▶ Recorded data
--- START ---
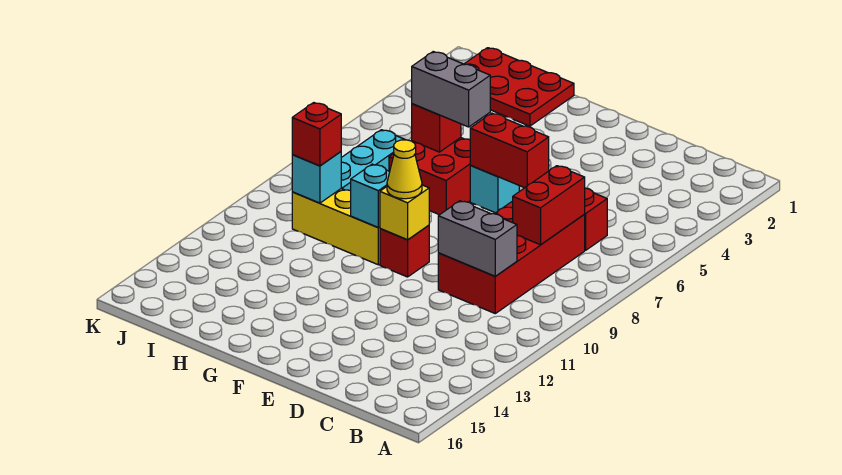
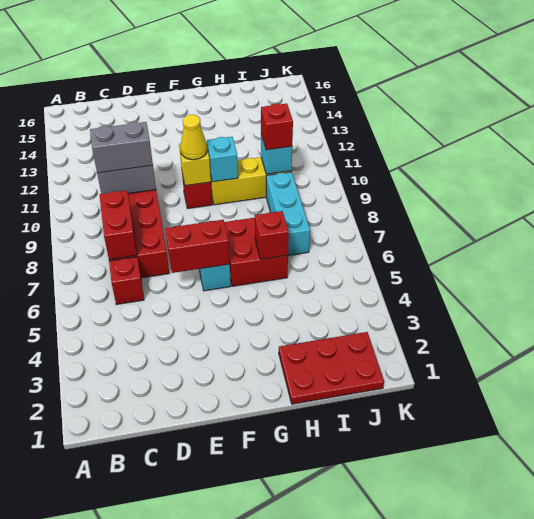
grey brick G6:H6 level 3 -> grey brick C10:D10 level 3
--- END ---
--- START ---
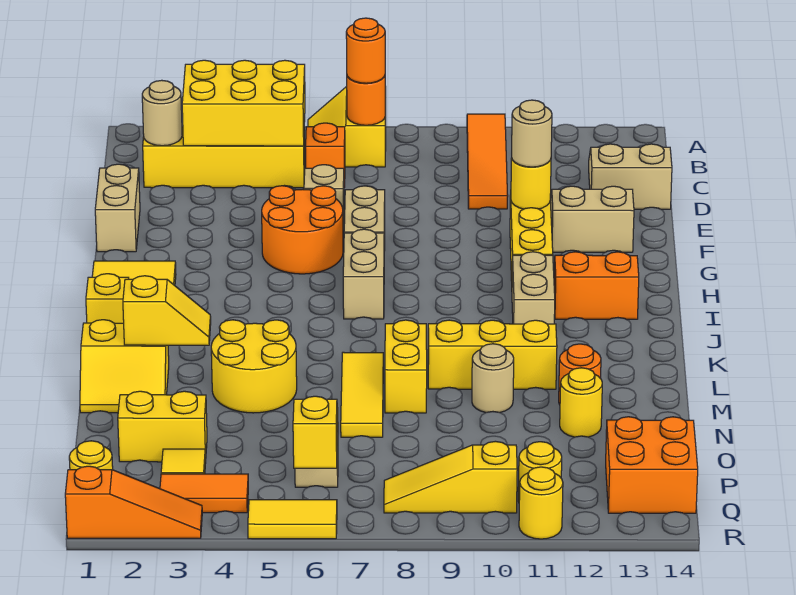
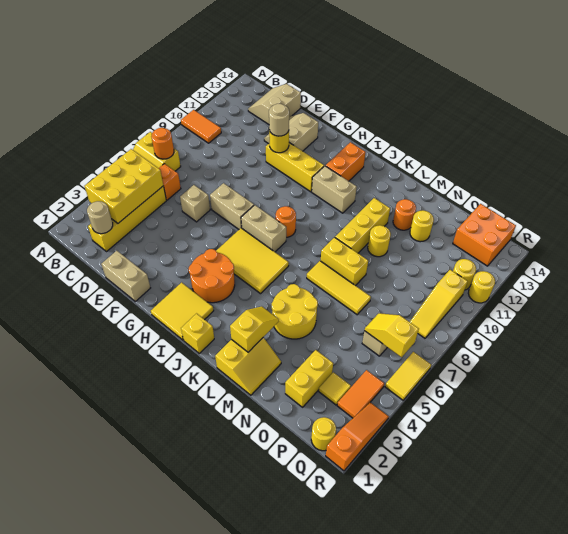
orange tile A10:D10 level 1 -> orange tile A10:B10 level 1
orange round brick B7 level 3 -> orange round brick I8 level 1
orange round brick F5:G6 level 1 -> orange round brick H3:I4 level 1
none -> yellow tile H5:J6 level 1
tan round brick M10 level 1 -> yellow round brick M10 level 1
--- END ---
Reproduce each line from the data that has "brick" in it.

▶ Task solution
grey brick G6:H6 level 3 -> grey brick C10:D10 level 3
orange round brick B7 level 3 -> orange round brick I8 level 1
orange round brick F5:G6 level 1 -> orange round brick H3:I4 level 1
tan round brick M10 level 1 -> yellow round brick M10 level 1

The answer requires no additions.